[What is required]
Give the listing below again in full, exactly as written.

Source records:
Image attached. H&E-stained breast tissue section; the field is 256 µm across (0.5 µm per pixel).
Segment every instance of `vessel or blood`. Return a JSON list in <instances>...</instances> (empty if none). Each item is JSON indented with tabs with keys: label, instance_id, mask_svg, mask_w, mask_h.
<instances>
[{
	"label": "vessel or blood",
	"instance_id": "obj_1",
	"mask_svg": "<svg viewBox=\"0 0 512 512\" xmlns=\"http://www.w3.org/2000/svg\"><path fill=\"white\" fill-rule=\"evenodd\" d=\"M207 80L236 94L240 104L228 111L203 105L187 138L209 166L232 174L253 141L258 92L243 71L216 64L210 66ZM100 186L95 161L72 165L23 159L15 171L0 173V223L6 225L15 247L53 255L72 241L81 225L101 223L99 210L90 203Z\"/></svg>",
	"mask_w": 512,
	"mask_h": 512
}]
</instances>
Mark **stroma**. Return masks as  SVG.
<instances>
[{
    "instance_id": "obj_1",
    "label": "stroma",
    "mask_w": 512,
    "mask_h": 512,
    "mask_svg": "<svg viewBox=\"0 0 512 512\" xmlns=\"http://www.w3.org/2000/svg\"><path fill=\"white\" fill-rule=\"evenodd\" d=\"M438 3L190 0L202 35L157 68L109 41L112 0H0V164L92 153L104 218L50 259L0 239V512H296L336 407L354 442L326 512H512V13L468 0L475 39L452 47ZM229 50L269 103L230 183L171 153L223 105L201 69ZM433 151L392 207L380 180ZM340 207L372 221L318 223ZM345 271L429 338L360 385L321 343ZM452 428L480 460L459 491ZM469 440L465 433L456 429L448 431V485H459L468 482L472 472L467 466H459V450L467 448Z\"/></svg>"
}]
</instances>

[Task result]
Image attached. H&E-stained breast tissue section; the field is 256 µm across (0.5 µm per pixel).
Segment every instance of `vessel or blood`. Return a JSON list in <instances>...</instances> (empty if none). Each item is JSON indented with tabs with keys: label, instance_id, mask_svg, mask_w, mask_h.
<instances>
[{
	"label": "vessel or blood",
	"instance_id": "obj_1",
	"mask_svg": "<svg viewBox=\"0 0 512 512\" xmlns=\"http://www.w3.org/2000/svg\"><path fill=\"white\" fill-rule=\"evenodd\" d=\"M207 80L236 94L240 104L228 111L203 105L187 138L209 166L232 174L253 141L258 92L243 71L216 64L210 66ZM100 186L95 161L72 165L23 159L15 171L0 173V223L6 225L15 247L53 255L72 241L81 225L101 223L99 210L90 203Z\"/></svg>",
	"mask_w": 512,
	"mask_h": 512
}]
</instances>
Mark **stroma**. Return masks as  SVG.
<instances>
[{
    "instance_id": "obj_1",
    "label": "stroma",
    "mask_w": 512,
    "mask_h": 512,
    "mask_svg": "<svg viewBox=\"0 0 512 512\" xmlns=\"http://www.w3.org/2000/svg\"><path fill=\"white\" fill-rule=\"evenodd\" d=\"M438 3L190 0L202 35L157 68L109 41L112 0H0V164L92 153L104 218L50 259L0 239V512H296L336 407L354 442L326 512H512V13L468 0L475 39L452 47ZM229 50L269 103L230 183L171 153L223 105L201 69ZM433 151L392 207L380 180ZM340 207L372 221L318 223ZM345 271L429 338L360 385L321 343ZM452 428L480 460L459 491ZM469 440L465 433L456 429L448 431V485H459L468 482L472 472L467 466H459V450L467 448Z\"/></svg>"
}]
</instances>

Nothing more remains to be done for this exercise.